TASK DESCRIPTION
Every line from the line containing "U2 pin FB: +9V -> none" to the end of the data must appear in the answer exactly as it appears there, and nothing else.

(Before-and-after change data)
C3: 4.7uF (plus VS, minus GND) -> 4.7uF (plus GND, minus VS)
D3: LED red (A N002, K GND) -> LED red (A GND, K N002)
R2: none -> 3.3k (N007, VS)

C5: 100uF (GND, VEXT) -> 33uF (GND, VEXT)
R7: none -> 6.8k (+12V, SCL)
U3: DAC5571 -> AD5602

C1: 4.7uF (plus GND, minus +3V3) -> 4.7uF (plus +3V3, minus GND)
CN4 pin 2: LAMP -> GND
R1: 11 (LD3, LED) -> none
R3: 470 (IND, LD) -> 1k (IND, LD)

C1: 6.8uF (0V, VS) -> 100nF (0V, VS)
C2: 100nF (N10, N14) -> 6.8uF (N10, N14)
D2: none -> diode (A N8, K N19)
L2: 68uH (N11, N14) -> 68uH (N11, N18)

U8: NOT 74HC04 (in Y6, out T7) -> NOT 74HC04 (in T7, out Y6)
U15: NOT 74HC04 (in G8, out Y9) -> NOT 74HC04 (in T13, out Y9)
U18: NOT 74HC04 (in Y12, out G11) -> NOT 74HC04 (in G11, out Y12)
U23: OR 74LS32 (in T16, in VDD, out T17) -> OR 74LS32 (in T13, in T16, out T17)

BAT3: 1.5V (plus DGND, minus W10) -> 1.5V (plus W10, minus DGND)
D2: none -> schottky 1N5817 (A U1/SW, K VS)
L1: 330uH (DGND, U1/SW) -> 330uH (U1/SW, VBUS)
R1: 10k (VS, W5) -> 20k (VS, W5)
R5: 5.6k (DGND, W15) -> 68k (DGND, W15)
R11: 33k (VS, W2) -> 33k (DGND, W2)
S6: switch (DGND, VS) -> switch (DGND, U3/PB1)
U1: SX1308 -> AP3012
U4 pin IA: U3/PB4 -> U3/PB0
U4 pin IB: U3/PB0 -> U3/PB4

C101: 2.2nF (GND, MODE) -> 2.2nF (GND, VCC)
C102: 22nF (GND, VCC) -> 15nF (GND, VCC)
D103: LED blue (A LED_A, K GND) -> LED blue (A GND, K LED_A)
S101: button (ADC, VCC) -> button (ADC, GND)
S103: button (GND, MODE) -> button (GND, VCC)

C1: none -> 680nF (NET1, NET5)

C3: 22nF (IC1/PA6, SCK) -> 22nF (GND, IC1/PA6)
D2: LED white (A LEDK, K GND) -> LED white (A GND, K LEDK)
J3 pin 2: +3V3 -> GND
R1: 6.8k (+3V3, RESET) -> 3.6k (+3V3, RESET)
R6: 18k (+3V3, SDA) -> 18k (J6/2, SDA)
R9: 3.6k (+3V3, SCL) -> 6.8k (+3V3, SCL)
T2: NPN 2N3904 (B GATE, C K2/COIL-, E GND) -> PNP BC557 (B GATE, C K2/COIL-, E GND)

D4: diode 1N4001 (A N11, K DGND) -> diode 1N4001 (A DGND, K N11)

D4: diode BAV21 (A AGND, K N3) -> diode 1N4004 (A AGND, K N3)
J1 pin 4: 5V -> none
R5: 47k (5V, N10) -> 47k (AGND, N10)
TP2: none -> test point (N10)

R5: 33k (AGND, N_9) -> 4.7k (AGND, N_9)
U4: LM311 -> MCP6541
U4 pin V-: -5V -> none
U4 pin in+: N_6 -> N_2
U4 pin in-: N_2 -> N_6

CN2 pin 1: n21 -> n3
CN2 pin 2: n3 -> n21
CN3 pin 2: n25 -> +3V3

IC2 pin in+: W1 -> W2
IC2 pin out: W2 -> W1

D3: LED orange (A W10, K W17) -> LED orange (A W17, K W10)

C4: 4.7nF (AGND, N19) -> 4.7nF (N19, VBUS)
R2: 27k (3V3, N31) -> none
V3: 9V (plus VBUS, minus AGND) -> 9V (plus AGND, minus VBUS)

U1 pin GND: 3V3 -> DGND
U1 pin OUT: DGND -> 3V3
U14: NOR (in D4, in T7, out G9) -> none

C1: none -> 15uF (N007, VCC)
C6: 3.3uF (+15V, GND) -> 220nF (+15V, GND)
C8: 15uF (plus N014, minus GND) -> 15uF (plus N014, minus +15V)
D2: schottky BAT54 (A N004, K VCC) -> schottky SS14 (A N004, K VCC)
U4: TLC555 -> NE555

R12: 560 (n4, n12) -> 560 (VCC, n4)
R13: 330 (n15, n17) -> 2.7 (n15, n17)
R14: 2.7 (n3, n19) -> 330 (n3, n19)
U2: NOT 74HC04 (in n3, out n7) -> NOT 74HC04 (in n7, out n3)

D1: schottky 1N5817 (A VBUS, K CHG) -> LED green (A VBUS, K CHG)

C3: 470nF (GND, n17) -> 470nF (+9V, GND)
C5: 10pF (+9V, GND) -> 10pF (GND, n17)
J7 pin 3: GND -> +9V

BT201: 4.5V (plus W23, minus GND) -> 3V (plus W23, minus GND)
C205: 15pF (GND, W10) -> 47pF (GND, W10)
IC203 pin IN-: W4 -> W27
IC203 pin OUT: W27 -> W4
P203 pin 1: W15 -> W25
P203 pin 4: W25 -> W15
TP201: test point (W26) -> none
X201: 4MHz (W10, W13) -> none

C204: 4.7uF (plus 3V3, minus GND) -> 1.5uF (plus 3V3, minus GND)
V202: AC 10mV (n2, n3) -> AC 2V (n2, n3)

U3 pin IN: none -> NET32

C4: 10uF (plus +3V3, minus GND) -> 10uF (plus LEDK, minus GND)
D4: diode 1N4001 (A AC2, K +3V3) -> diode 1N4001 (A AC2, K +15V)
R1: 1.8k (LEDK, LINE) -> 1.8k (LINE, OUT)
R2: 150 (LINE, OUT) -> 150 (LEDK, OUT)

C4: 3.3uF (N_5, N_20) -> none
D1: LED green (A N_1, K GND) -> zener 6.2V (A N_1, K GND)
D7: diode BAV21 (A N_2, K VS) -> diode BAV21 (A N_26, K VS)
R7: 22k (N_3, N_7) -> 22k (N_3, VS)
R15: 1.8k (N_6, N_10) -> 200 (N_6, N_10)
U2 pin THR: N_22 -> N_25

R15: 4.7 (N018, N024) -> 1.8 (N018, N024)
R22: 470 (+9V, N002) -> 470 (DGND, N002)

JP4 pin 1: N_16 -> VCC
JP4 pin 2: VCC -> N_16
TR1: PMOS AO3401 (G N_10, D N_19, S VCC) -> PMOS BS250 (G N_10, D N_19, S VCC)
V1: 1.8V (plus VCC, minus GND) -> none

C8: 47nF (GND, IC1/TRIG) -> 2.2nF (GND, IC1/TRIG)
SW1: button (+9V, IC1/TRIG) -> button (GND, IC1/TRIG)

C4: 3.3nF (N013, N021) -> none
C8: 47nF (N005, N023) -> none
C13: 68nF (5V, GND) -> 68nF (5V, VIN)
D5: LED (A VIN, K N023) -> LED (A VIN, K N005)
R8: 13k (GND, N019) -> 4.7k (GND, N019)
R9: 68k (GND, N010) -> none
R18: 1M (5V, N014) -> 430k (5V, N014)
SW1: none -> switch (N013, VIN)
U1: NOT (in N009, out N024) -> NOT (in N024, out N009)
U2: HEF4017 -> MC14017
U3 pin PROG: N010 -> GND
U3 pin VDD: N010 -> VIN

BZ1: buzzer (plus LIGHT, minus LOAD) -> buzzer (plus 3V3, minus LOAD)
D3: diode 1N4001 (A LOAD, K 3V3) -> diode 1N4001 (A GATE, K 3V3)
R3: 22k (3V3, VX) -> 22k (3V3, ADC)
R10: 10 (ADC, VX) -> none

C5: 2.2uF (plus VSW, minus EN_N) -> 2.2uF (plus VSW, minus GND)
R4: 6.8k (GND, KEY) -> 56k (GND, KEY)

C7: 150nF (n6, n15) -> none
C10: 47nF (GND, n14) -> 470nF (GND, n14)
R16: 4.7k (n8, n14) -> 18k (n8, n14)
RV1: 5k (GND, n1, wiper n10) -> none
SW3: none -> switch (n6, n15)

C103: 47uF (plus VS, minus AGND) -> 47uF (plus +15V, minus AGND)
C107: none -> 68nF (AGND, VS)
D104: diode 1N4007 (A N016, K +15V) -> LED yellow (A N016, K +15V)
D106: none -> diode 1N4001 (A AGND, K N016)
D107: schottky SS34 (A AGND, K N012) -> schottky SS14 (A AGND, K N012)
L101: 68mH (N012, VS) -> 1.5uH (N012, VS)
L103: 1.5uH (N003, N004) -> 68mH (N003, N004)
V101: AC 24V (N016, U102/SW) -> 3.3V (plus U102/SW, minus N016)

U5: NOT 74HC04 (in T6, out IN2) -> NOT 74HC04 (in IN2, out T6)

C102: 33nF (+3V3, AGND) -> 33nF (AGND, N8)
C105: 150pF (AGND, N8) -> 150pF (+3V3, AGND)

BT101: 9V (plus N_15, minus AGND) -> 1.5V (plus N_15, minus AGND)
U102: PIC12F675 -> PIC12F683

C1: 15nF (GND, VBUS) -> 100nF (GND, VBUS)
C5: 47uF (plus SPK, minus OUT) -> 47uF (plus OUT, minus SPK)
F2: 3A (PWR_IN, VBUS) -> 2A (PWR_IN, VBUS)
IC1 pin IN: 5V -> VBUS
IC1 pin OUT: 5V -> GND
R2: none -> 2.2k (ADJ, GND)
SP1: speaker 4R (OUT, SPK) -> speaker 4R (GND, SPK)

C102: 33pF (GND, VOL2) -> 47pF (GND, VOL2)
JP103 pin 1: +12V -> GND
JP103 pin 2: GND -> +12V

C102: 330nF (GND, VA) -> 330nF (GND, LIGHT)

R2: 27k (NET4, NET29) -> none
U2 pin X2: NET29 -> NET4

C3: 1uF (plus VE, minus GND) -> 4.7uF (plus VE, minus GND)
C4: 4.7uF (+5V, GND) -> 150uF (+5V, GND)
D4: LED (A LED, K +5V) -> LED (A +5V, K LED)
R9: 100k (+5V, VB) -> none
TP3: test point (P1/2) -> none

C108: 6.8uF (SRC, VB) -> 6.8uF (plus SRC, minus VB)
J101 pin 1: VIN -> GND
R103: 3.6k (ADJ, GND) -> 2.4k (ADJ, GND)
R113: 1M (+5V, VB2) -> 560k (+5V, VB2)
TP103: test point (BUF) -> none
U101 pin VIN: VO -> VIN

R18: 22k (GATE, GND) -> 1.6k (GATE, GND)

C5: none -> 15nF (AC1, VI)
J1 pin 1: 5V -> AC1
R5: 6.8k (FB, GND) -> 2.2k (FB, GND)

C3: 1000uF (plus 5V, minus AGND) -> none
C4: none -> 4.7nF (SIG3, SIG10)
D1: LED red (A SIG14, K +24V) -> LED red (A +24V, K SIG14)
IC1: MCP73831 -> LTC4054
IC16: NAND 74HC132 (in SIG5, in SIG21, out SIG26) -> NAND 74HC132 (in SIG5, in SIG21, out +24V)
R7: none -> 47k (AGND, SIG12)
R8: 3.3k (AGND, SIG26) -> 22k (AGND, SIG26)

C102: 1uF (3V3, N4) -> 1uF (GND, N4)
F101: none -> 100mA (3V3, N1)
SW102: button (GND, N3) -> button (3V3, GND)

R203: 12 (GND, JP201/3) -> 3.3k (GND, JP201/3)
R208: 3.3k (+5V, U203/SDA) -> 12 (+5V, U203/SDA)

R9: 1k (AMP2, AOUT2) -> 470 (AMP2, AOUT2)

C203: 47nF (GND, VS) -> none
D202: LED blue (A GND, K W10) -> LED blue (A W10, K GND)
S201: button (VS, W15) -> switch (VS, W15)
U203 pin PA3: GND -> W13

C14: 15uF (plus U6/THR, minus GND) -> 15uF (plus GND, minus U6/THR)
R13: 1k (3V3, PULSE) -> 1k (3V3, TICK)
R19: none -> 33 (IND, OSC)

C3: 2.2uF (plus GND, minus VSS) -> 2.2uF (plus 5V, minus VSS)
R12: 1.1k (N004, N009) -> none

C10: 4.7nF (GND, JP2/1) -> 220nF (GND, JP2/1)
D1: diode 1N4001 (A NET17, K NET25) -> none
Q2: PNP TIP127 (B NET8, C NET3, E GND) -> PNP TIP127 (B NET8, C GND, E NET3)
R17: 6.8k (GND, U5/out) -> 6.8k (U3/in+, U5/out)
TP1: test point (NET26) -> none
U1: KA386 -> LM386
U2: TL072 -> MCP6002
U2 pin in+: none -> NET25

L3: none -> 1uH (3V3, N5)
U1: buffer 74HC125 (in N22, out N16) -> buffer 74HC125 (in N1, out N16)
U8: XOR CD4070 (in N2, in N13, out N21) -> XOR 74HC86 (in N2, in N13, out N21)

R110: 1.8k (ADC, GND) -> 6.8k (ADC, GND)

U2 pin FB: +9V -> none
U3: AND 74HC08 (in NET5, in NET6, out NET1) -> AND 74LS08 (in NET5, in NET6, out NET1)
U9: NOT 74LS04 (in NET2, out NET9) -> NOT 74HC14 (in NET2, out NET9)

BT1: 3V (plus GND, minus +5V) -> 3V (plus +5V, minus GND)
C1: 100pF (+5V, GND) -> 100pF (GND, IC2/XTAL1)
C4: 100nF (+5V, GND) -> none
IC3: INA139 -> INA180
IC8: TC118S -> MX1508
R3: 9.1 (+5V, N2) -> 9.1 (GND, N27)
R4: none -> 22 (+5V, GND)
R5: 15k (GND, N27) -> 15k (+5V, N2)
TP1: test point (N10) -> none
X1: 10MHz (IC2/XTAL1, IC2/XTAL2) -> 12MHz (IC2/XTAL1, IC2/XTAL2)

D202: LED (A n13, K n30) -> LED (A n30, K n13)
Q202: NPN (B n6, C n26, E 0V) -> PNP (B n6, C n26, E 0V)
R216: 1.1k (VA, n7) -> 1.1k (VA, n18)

WRITTEN RESPONSE
U2 pin FB: +9V -> none
U3: AND 74HC08 (in NET5, in NET6, out NET1) -> AND 74LS08 (in NET5, in NET6, out NET1)
U9: NOT 74LS04 (in NET2, out NET9) -> NOT 74HC14 (in NET2, out NET9)

BT1: 3V (plus GND, minus +5V) -> 3V (plus +5V, minus GND)
C1: 100pF (+5V, GND) -> 100pF (GND, IC2/XTAL1)
C4: 100nF (+5V, GND) -> none
IC3: INA139 -> INA180
IC8: TC118S -> MX1508
R3: 9.1 (+5V, N2) -> 9.1 (GND, N27)
R4: none -> 22 (+5V, GND)
R5: 15k (GND, N27) -> 15k (+5V, N2)
TP1: test point (N10) -> none
X1: 10MHz (IC2/XTAL1, IC2/XTAL2) -> 12MHz (IC2/XTAL1, IC2/XTAL2)

D202: LED (A n13, K n30) -> LED (A n30, K n13)
Q202: NPN (B n6, C n26, E 0V) -> PNP (B n6, C n26, E 0V)
R216: 1.1k (VA, n7) -> 1.1k (VA, n18)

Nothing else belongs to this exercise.